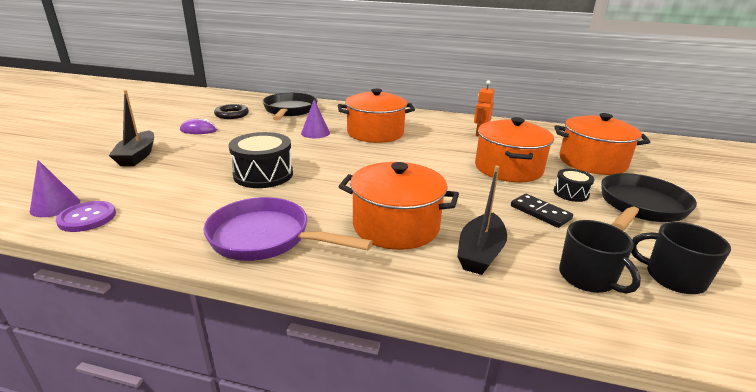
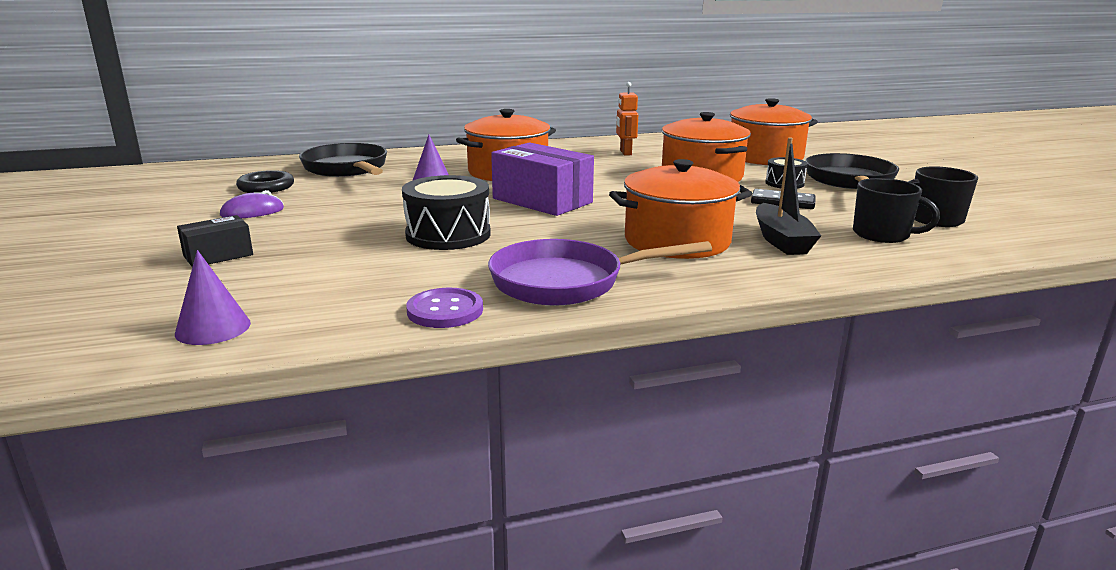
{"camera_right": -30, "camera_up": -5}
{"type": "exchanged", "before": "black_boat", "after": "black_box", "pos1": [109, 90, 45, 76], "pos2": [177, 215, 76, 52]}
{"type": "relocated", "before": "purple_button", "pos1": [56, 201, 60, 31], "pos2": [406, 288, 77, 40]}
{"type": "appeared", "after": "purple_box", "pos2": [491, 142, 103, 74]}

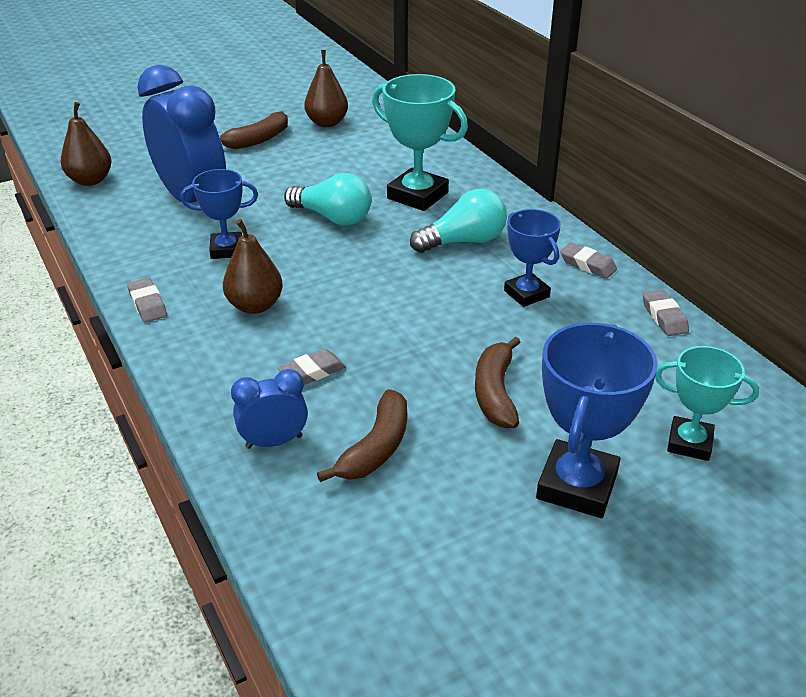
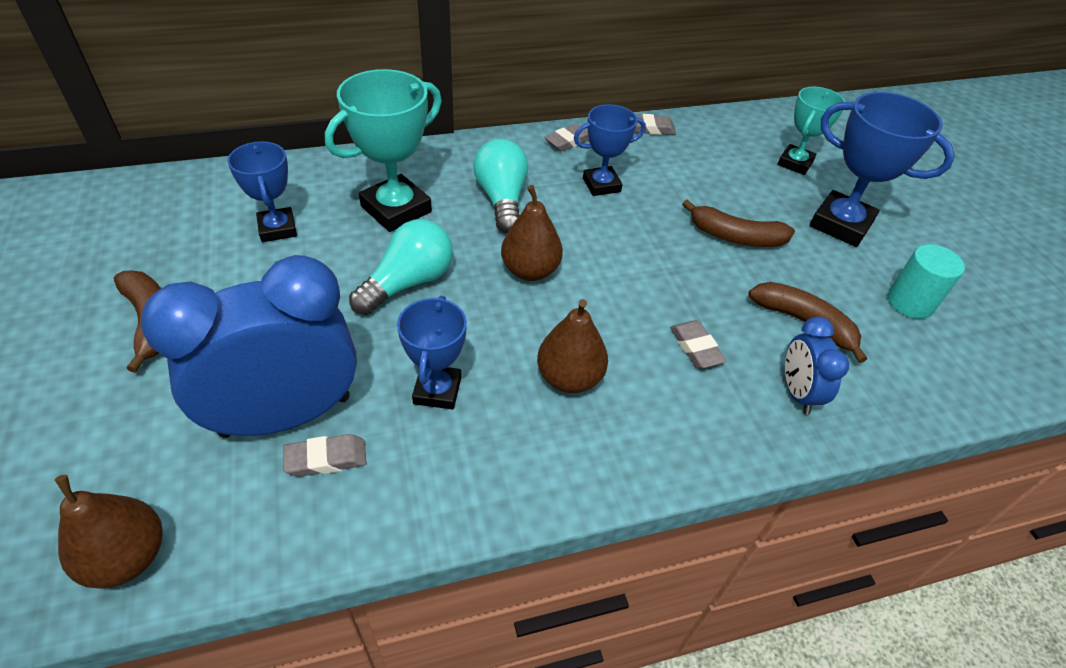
{"camera_right": -80, "camera_up": 10}
{"type": "relocated", "before": "brown_pear", "pos1": [304, 50, 44, 77], "pos2": [501, 185, 62, 96]}
{"type": "relocated", "before": "grey_eraser", "pos1": [127, 278, 40, 44], "pos2": [283, 434, 84, 43]}
{"type": "appeared", "after": "blue_trophy", "pos2": [227, 141, 70, 101]}
{"type": "appeared", "after": "turquoise_cylinder", "pos2": [888, 244, 77, 75]}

----

YOUR GOAL
What is needed is a word-for-word restatement of the entries, minus any pictures.

EXERCISE ANSWER
{"camera_right": -30, "camera_up": -5}
{"type": "exchanged", "before": "black_boat", "after": "black_box", "pos1": [109, 90, 45, 76], "pos2": [177, 215, 76, 52]}
{"type": "relocated", "before": "purple_button", "pos1": [56, 201, 60, 31], "pos2": [406, 288, 77, 40]}
{"type": "appeared", "after": "purple_box", "pos2": [491, 142, 103, 74]}

{"camera_right": -80, "camera_up": 10}
{"type": "relocated", "before": "brown_pear", "pos1": [304, 50, 44, 77], "pos2": [501, 185, 62, 96]}
{"type": "relocated", "before": "grey_eraser", "pos1": [127, 278, 40, 44], "pos2": [283, 434, 84, 43]}
{"type": "appeared", "after": "blue_trophy", "pos2": [227, 141, 70, 101]}
{"type": "appeared", "after": "turquoise_cylinder", "pos2": [888, 244, 77, 75]}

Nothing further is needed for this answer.